__WORK REQUEST__
Which lines of the entries below contain the string "lamp"? Copy each one.

__RECORDS FOR THIS EXERCISE__

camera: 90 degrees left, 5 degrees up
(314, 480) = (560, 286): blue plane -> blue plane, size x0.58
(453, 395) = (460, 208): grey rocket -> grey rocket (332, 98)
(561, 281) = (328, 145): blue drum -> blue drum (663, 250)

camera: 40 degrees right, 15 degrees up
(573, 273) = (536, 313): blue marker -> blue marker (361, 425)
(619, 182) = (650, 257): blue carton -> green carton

--

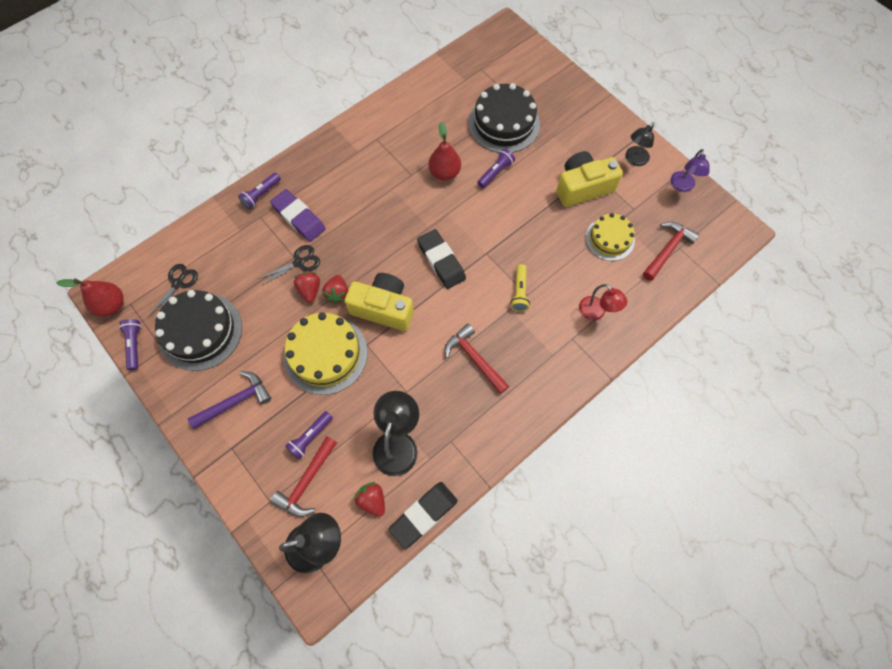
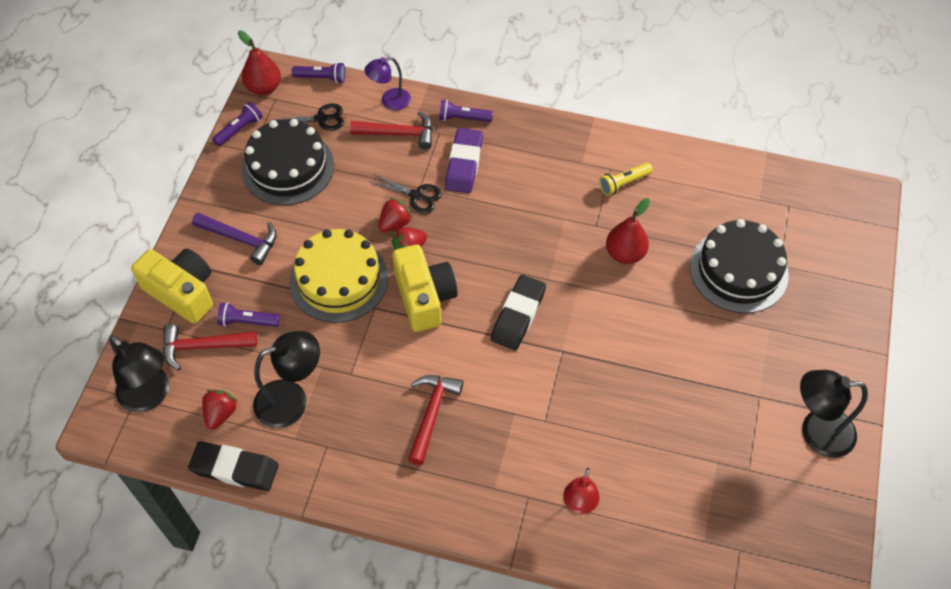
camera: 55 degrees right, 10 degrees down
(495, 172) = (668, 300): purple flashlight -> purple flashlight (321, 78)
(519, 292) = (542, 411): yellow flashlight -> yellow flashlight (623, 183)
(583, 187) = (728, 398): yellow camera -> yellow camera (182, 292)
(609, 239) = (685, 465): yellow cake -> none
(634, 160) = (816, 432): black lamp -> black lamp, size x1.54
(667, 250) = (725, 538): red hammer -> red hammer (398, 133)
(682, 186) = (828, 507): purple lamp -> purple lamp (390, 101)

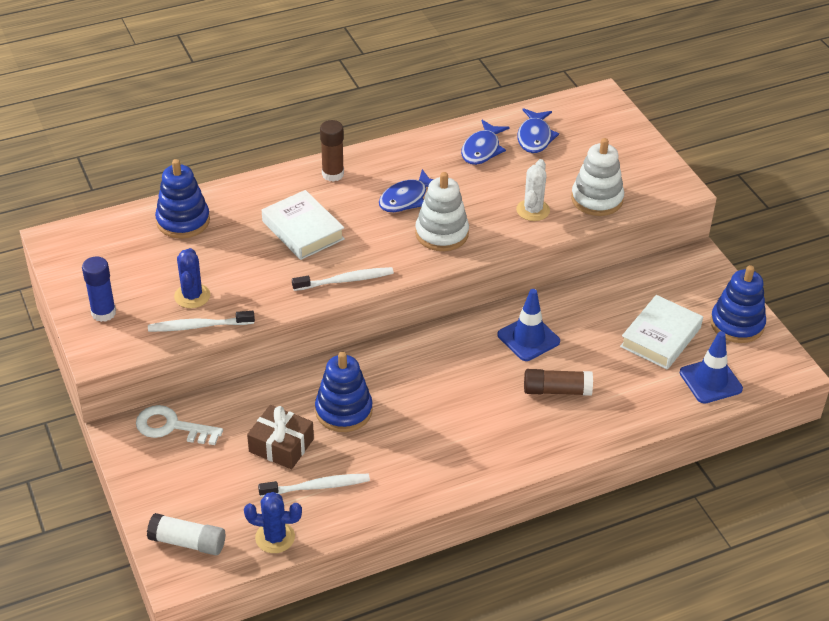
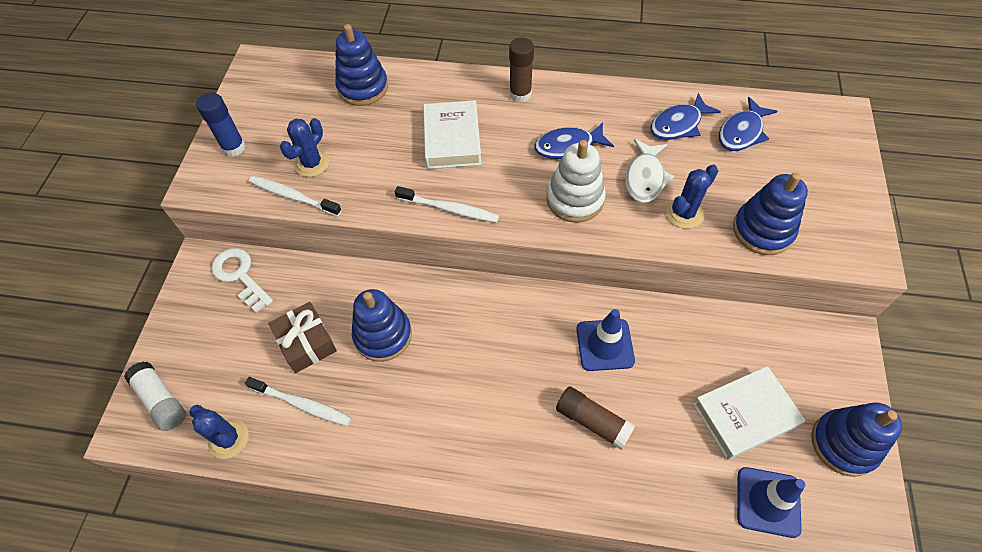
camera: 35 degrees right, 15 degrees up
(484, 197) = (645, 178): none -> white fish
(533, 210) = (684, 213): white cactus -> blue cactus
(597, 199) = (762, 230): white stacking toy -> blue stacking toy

__EXERCISE ANSWER__
(634, 160) = (816, 432): black lamp -> black lamp, size x1.54
(682, 186) = (828, 507): purple lamp -> purple lamp (390, 101)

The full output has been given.